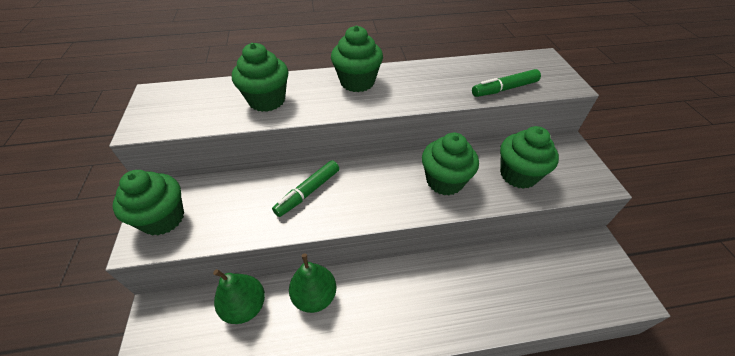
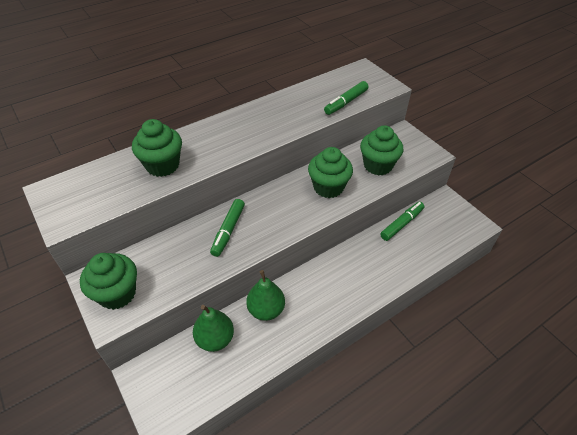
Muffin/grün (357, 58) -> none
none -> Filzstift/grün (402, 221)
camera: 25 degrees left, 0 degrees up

==

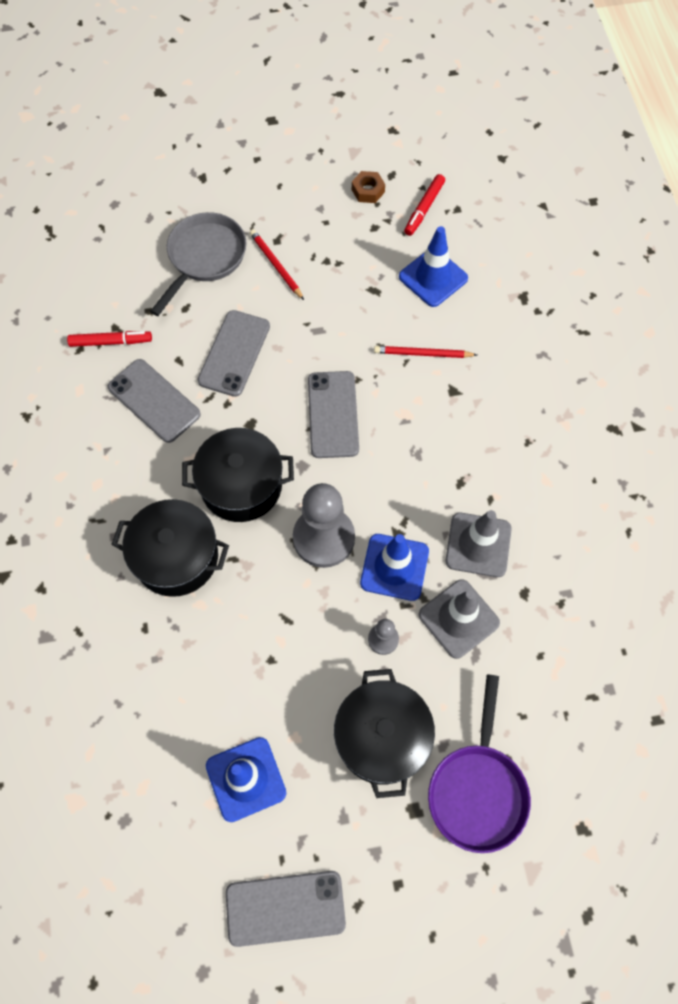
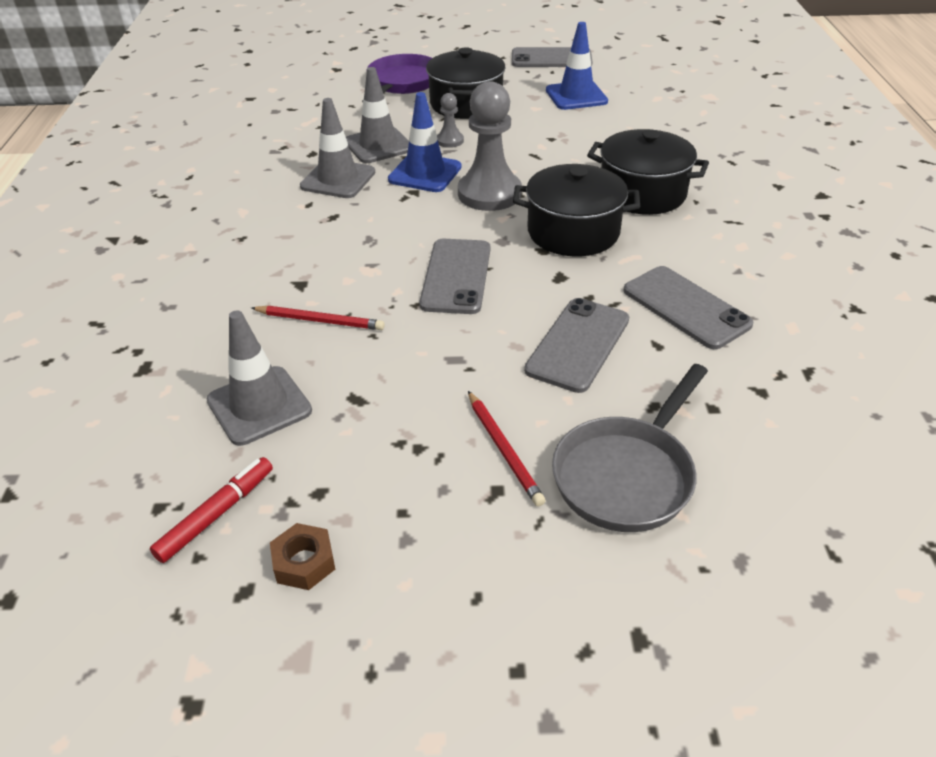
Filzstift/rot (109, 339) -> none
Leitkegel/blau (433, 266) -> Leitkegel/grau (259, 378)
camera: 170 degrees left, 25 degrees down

WHAT TO WORK ON> Print the lines above from the one with "Filzstift/rot (109, 339) -> none" through the one with "camera: 170 degrees left, 25 degrees down", both included, exactly as written and nothing more.

ANSWER SPACE>
Filzstift/rot (109, 339) -> none
Leitkegel/blau (433, 266) -> Leitkegel/grau (259, 378)
camera: 170 degrees left, 25 degrees down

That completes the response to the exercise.